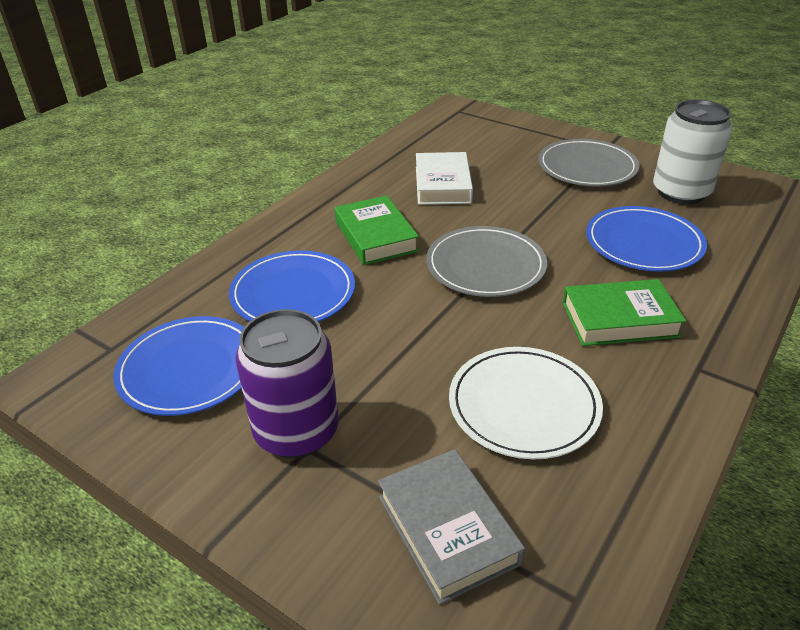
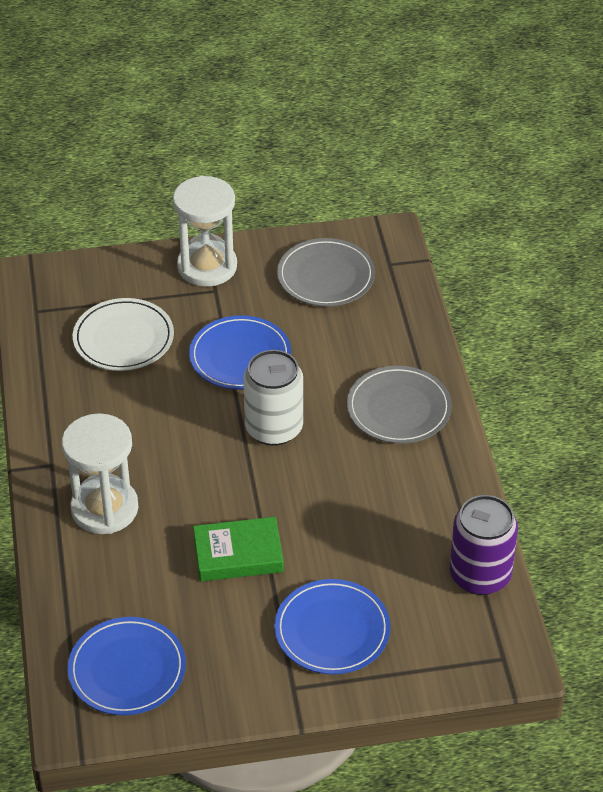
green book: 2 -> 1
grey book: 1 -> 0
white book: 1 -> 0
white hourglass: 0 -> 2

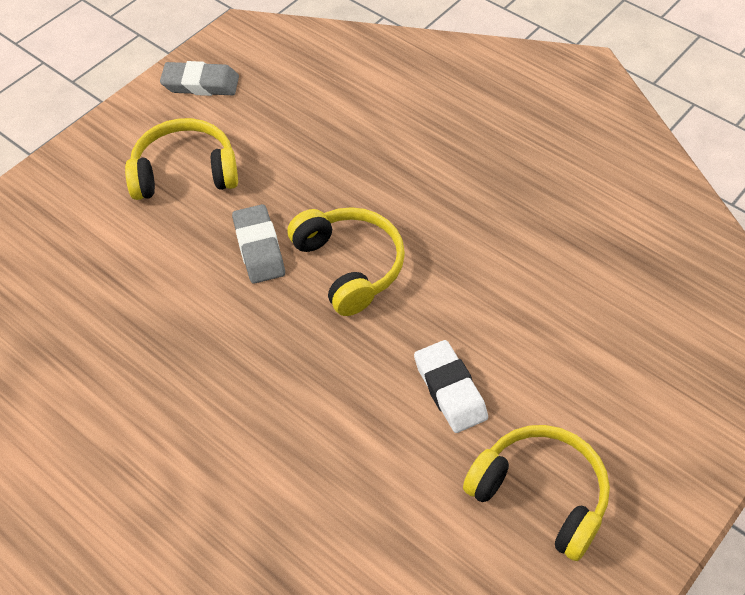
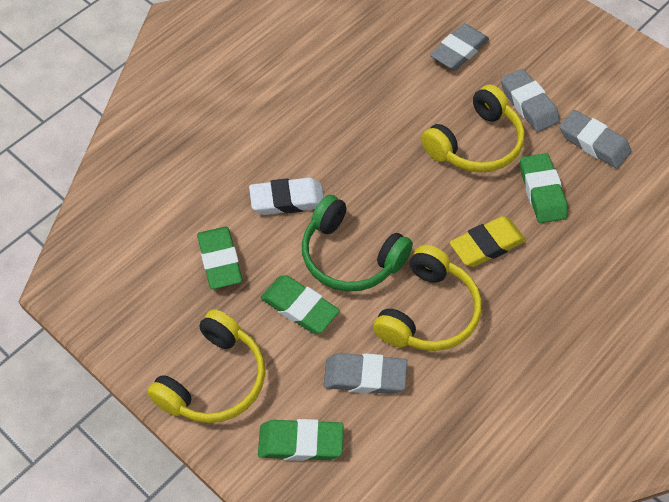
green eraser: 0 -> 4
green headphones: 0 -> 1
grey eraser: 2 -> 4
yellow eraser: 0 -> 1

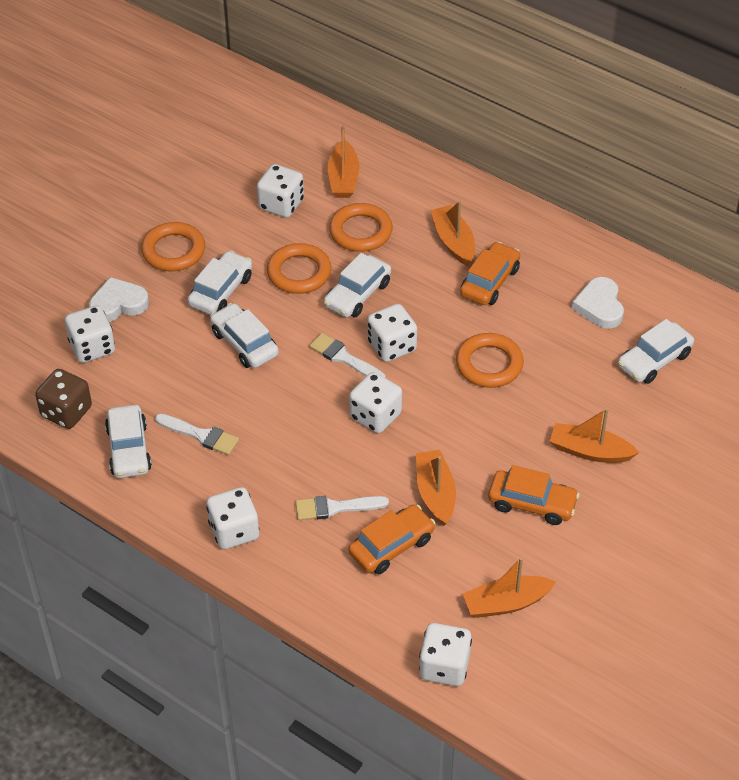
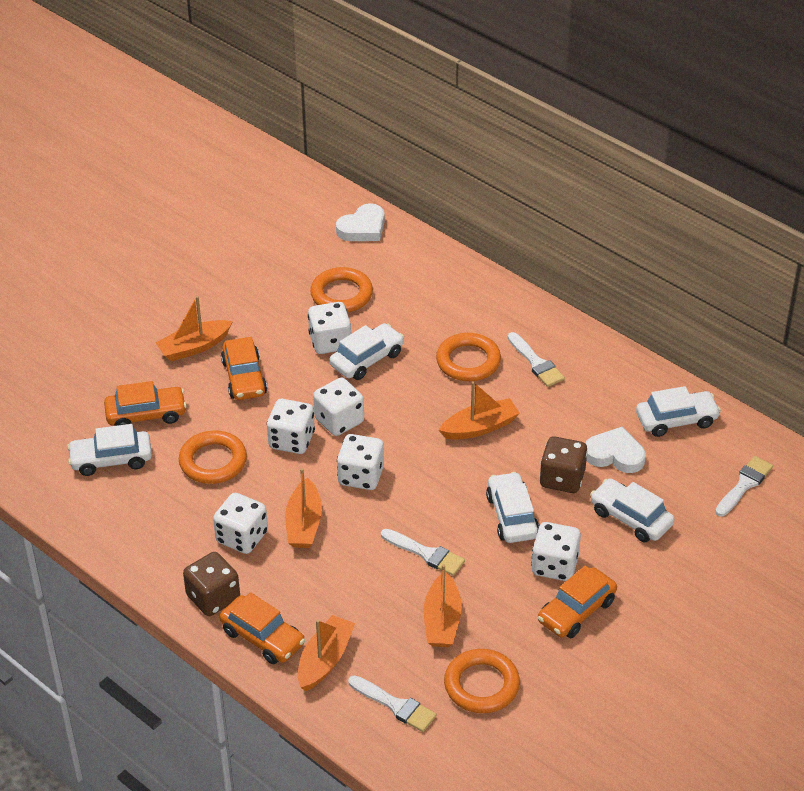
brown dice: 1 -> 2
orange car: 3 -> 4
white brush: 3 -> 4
...
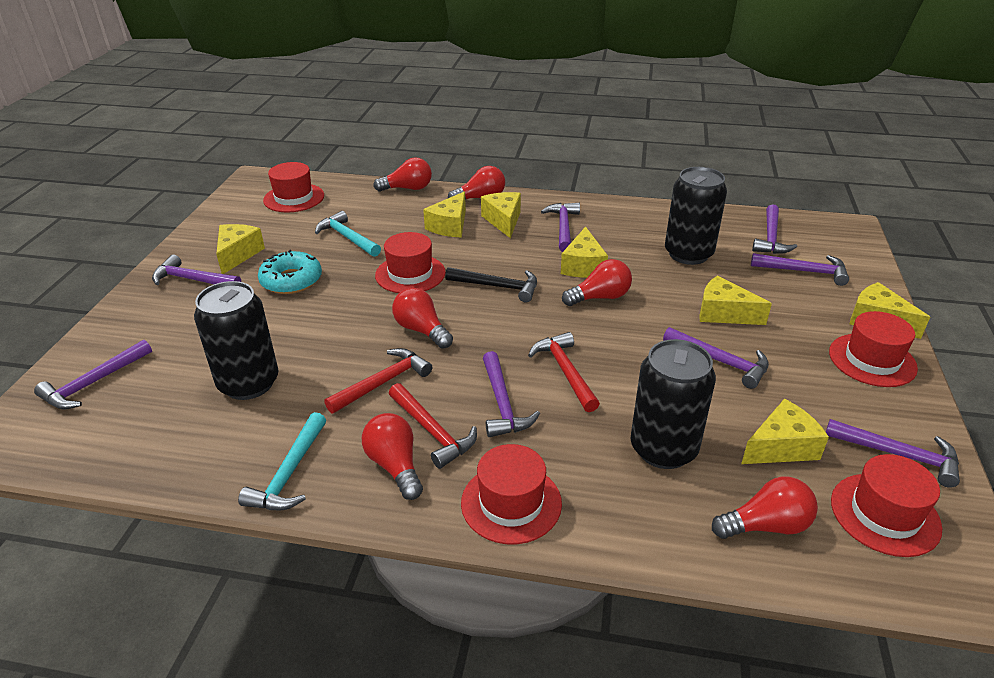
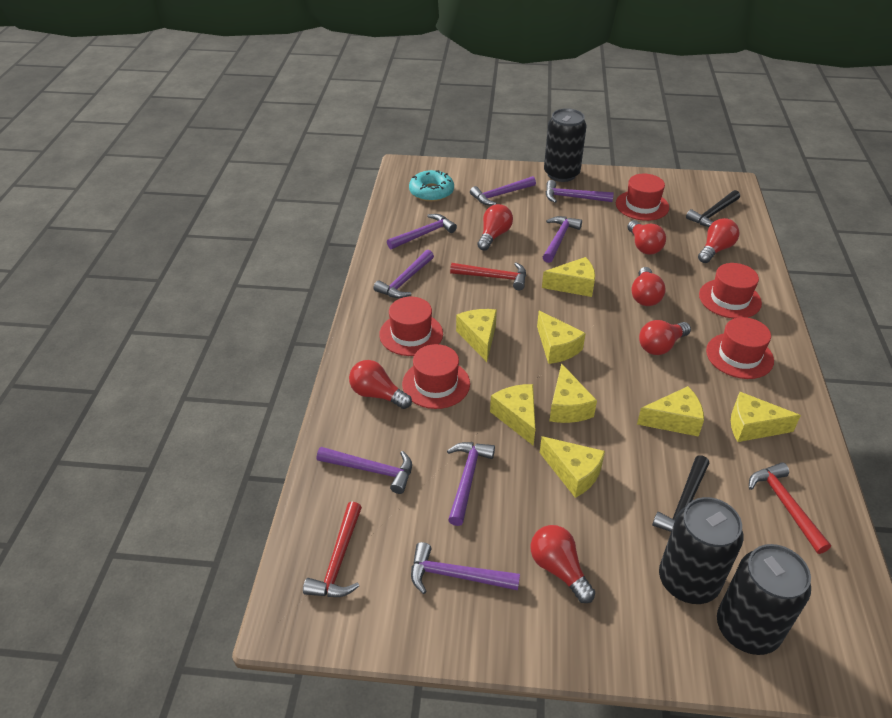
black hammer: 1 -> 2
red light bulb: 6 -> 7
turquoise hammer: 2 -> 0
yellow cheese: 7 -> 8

• **Problem to solve**:
Once you have found every line above holding the word "book", copy those lines.

• **Answer**:
green book: 2 -> 1
grey book: 1 -> 0
white book: 1 -> 0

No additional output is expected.